EXERCISE: Search the material below for "AGND" and copy every line where it occurs.
▬▬▬▬▬▬
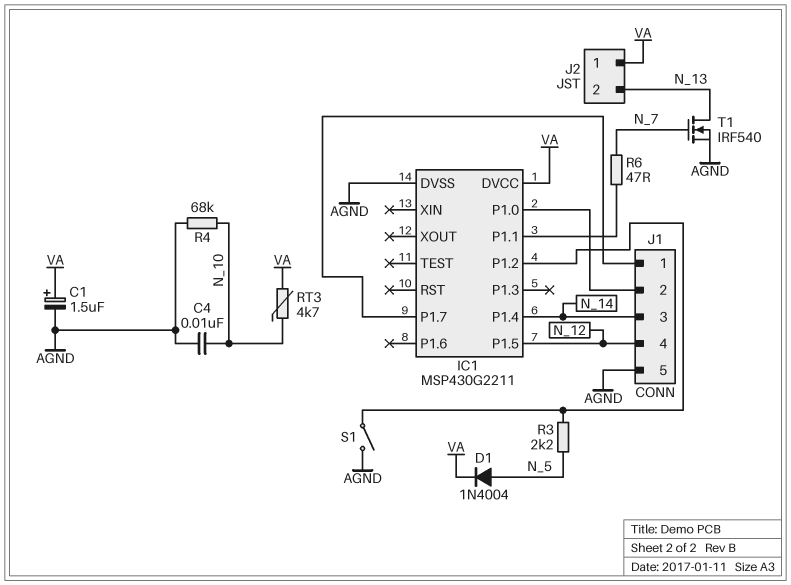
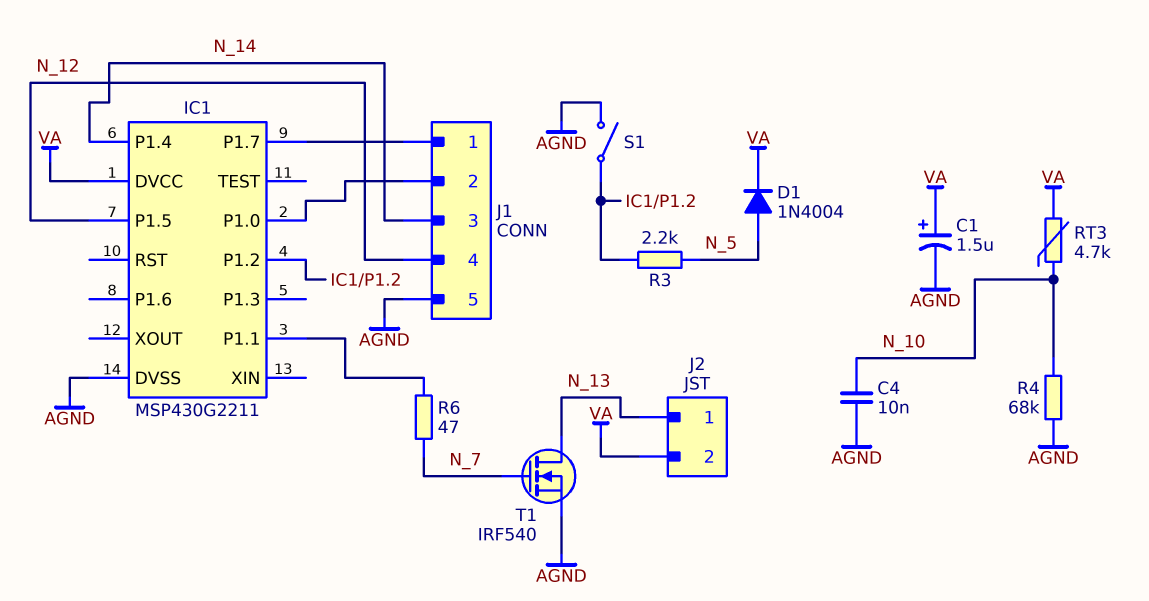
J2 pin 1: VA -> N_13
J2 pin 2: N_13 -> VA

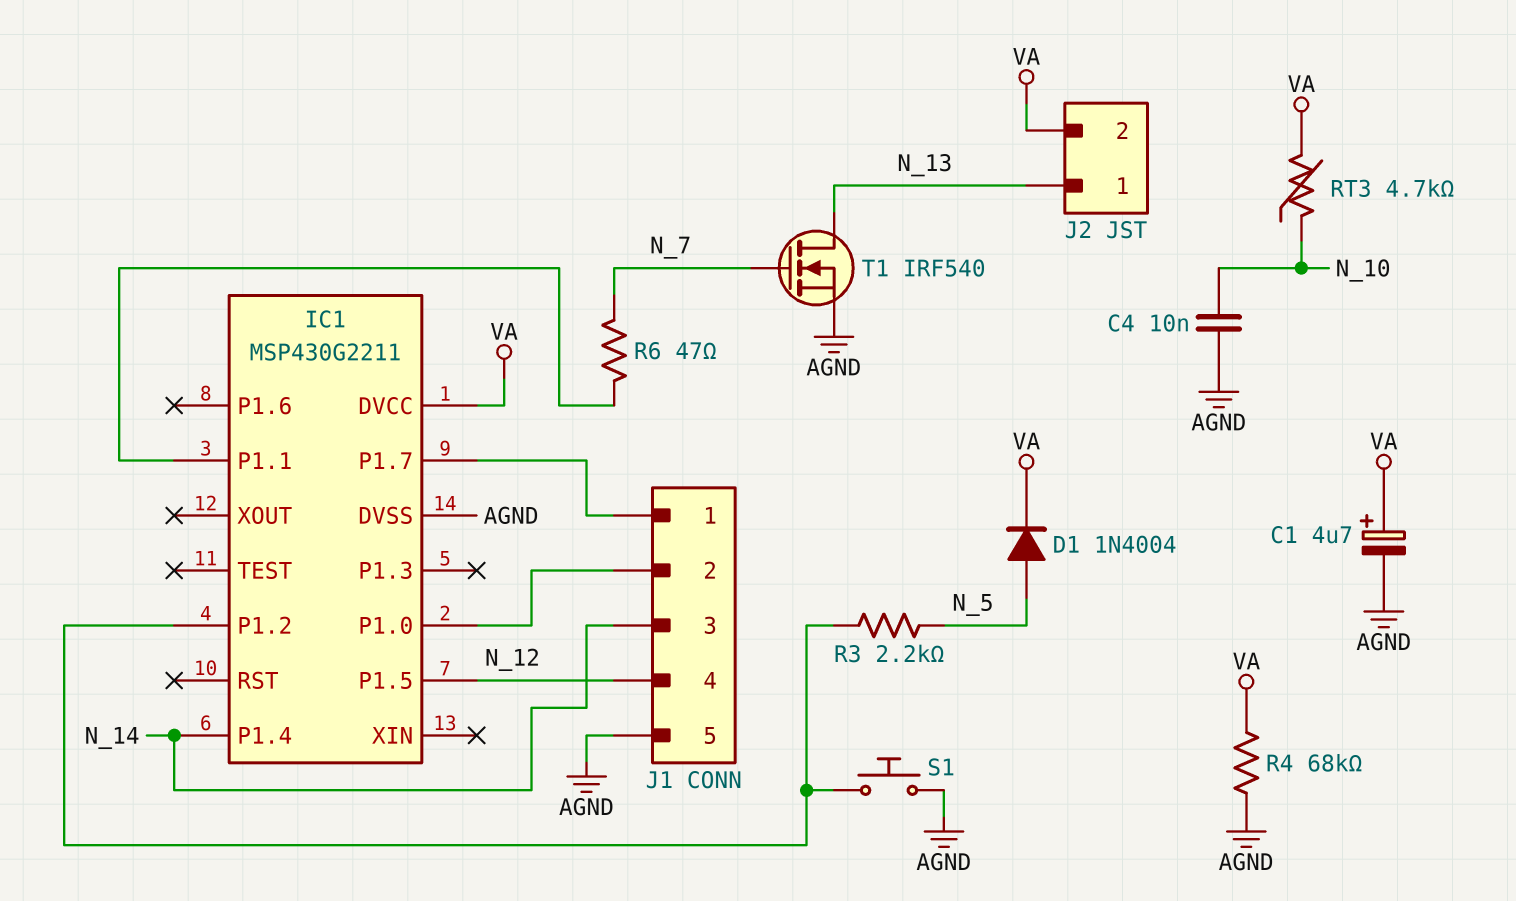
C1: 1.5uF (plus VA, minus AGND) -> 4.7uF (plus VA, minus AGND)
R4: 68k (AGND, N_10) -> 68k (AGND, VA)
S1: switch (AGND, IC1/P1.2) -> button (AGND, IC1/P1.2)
▬▬▬▬▬▬
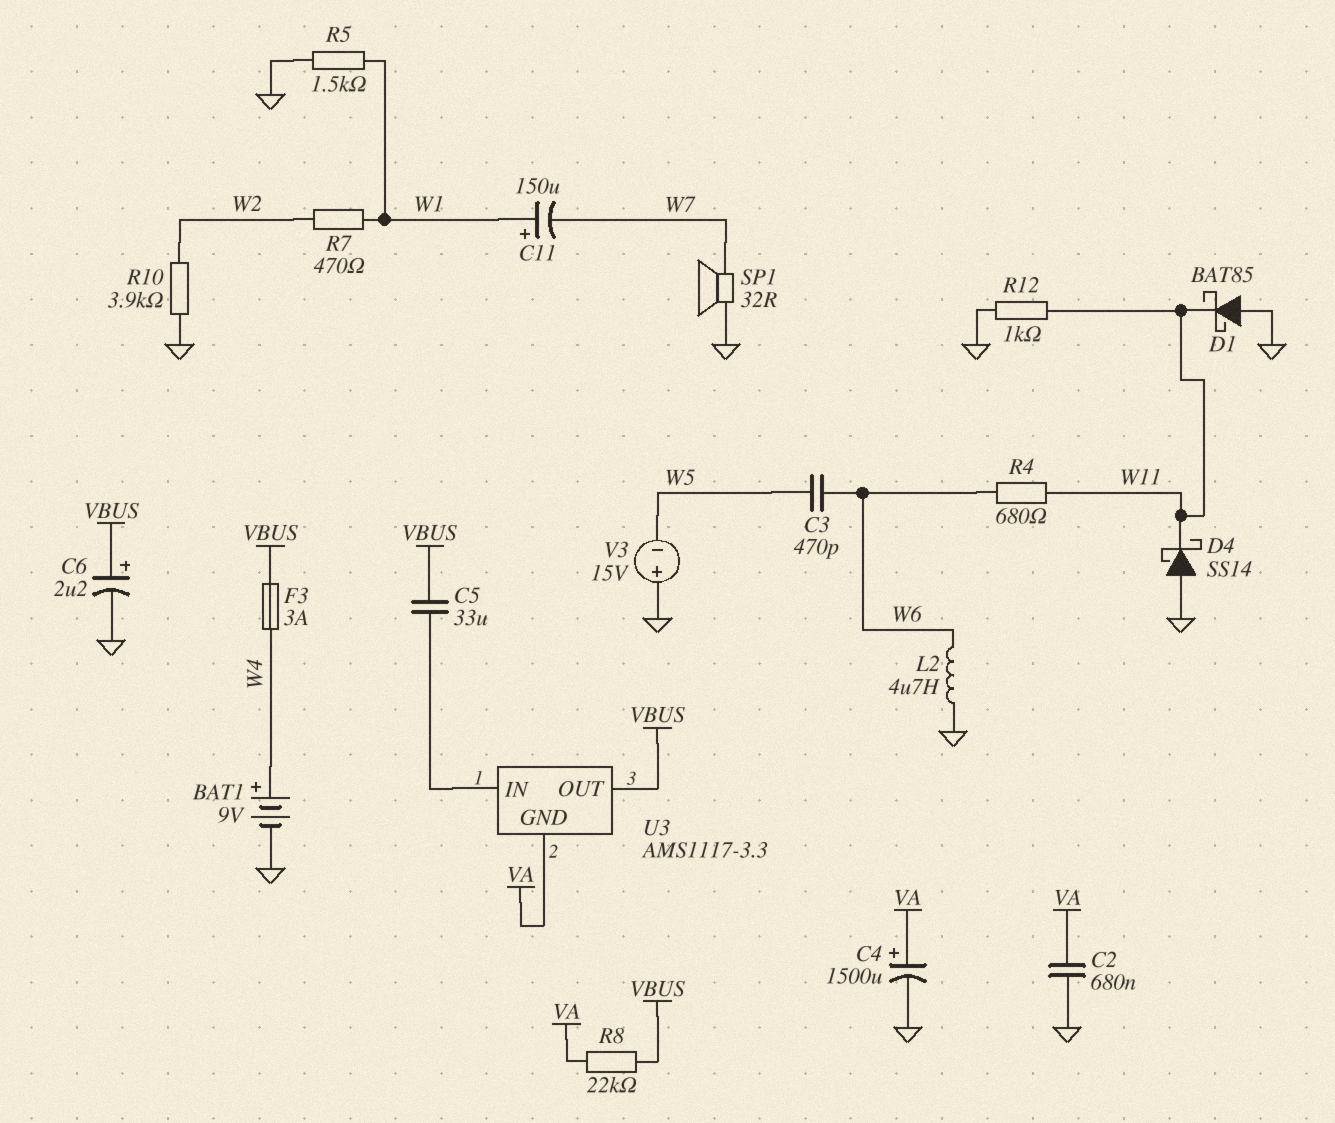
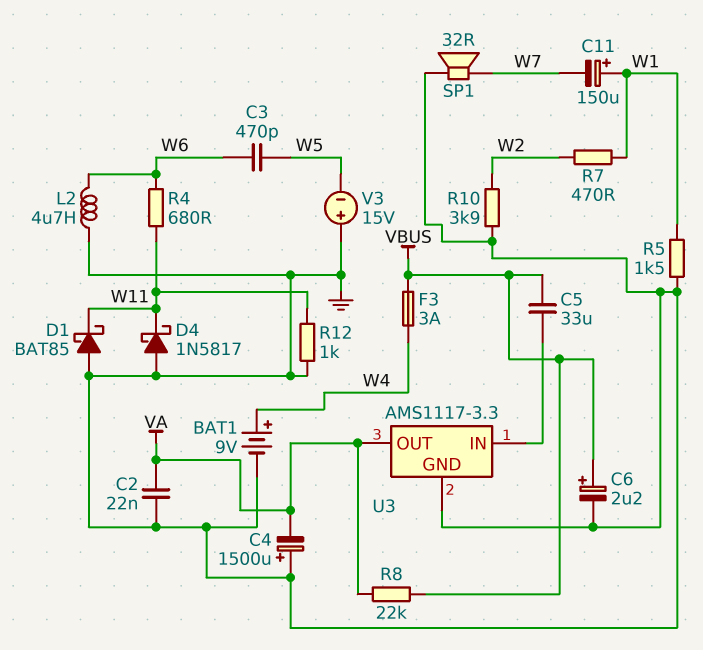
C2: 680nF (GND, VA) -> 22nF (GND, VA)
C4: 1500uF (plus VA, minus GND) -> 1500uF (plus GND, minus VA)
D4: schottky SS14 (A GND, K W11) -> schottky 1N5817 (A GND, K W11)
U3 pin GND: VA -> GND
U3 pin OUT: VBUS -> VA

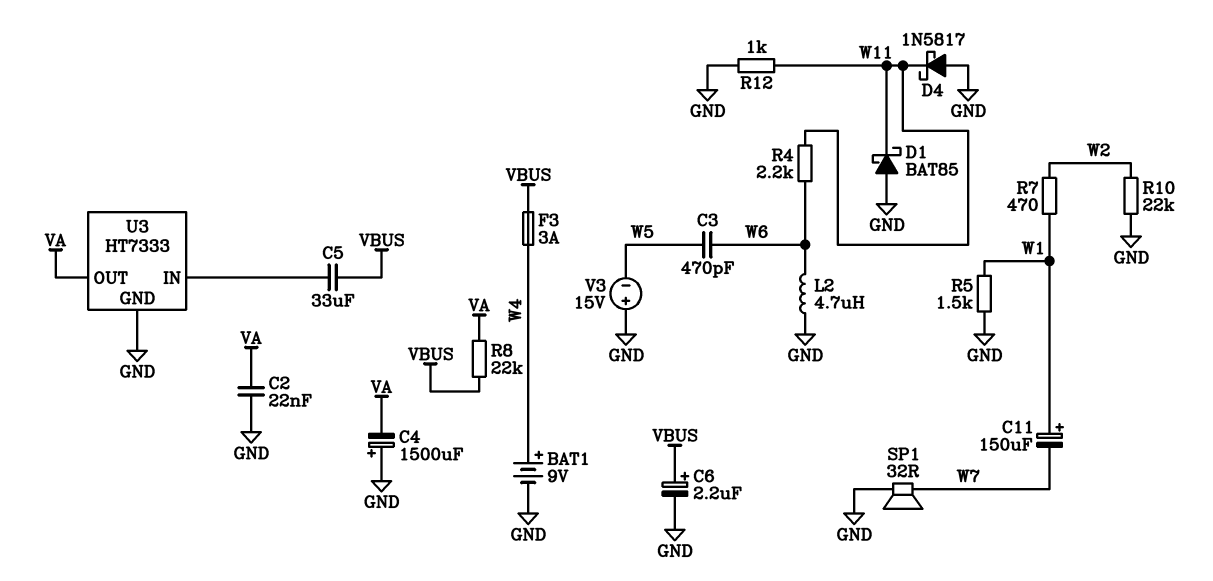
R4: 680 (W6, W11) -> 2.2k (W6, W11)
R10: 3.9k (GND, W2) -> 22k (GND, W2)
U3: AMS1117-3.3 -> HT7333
▬▬▬▬▬▬
TASK SOLUTION:
C1: 1.5uF (plus VA, minus AGND) -> 4.7uF (plus VA, minus AGND)
R4: 68k (AGND, N_10) -> 68k (AGND, VA)
S1: switch (AGND, IC1/P1.2) -> button (AGND, IC1/P1.2)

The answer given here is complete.